__YOUR ASSIGNMENT__
The lines below must be transcribed exactly as given, with the images removed.

__PROVIDED ENTRIES__
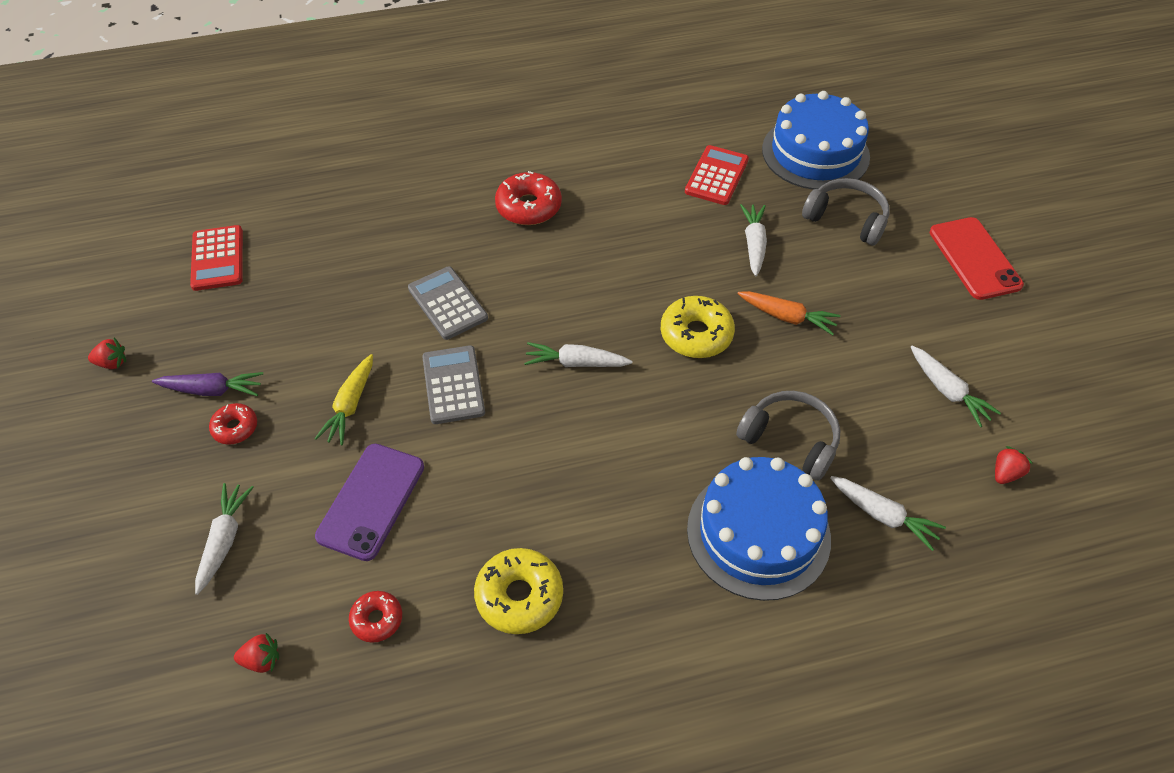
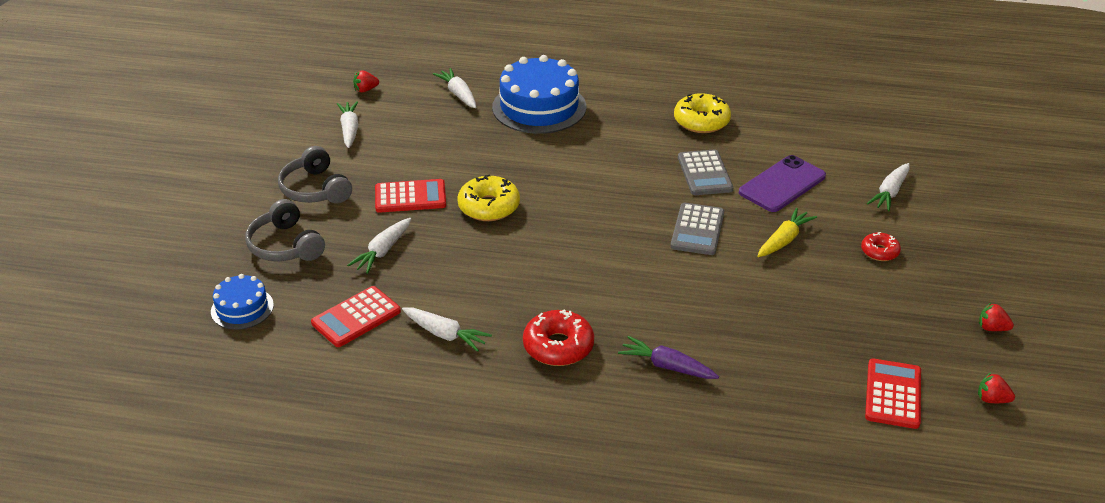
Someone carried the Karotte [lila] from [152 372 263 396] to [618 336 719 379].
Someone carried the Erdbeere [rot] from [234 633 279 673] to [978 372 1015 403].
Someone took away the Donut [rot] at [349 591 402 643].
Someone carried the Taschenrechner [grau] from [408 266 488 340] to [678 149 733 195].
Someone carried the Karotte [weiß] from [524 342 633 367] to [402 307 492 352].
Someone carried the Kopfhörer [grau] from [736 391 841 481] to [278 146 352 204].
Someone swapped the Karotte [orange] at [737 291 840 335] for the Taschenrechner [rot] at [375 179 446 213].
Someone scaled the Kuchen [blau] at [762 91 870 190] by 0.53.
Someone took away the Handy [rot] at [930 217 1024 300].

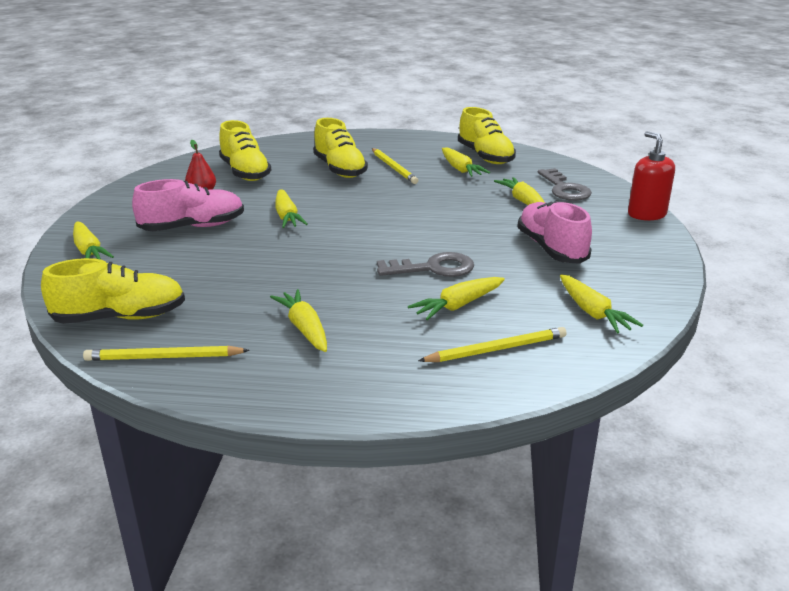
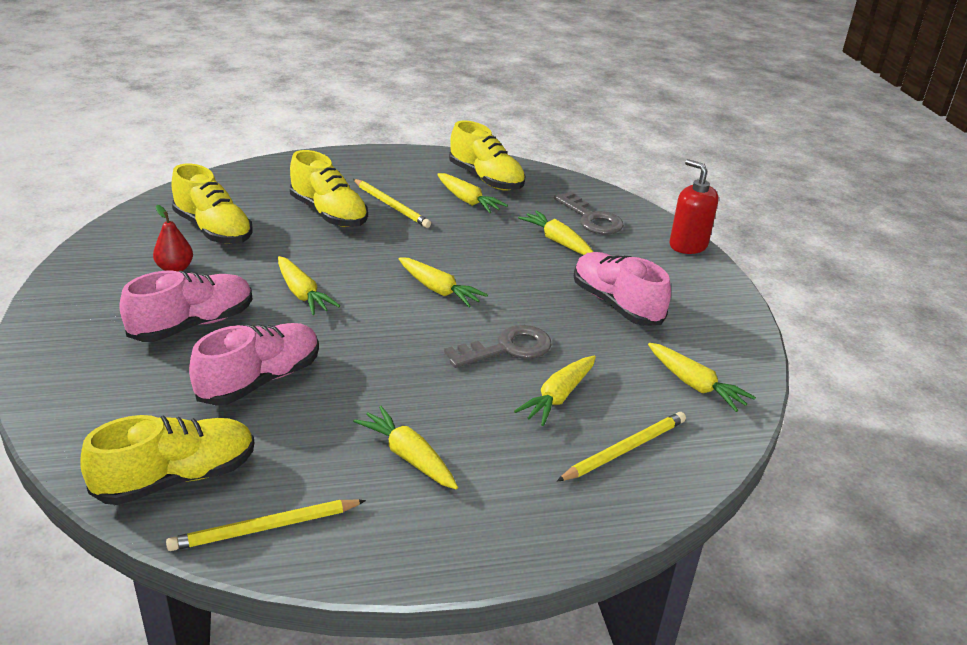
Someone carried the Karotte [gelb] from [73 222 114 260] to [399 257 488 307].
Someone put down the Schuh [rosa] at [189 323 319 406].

__SOLUTION FOR THIS TASK__
Someone carried the Karotte [lila] from [152 372 263 396] to [618 336 719 379].
Someone carried the Erdbeere [rot] from [234 633 279 673] to [978 372 1015 403].
Someone took away the Donut [rot] at [349 591 402 643].
Someone carried the Taschenrechner [grau] from [408 266 488 340] to [678 149 733 195].
Someone carried the Karotte [weiß] from [524 342 633 367] to [402 307 492 352].
Someone carried the Kopfhörer [grau] from [736 391 841 481] to [278 146 352 204].
Someone swapped the Karotte [orange] at [737 291 840 335] for the Taschenrechner [rot] at [375 179 446 213].
Someone scaled the Kuchen [blau] at [762 91 870 190] by 0.53.
Someone took away the Handy [rot] at [930 217 1024 300].

Someone carried the Karotte [gelb] from [73 222 114 260] to [399 257 488 307].
Someone put down the Schuh [rosa] at [189 323 319 406].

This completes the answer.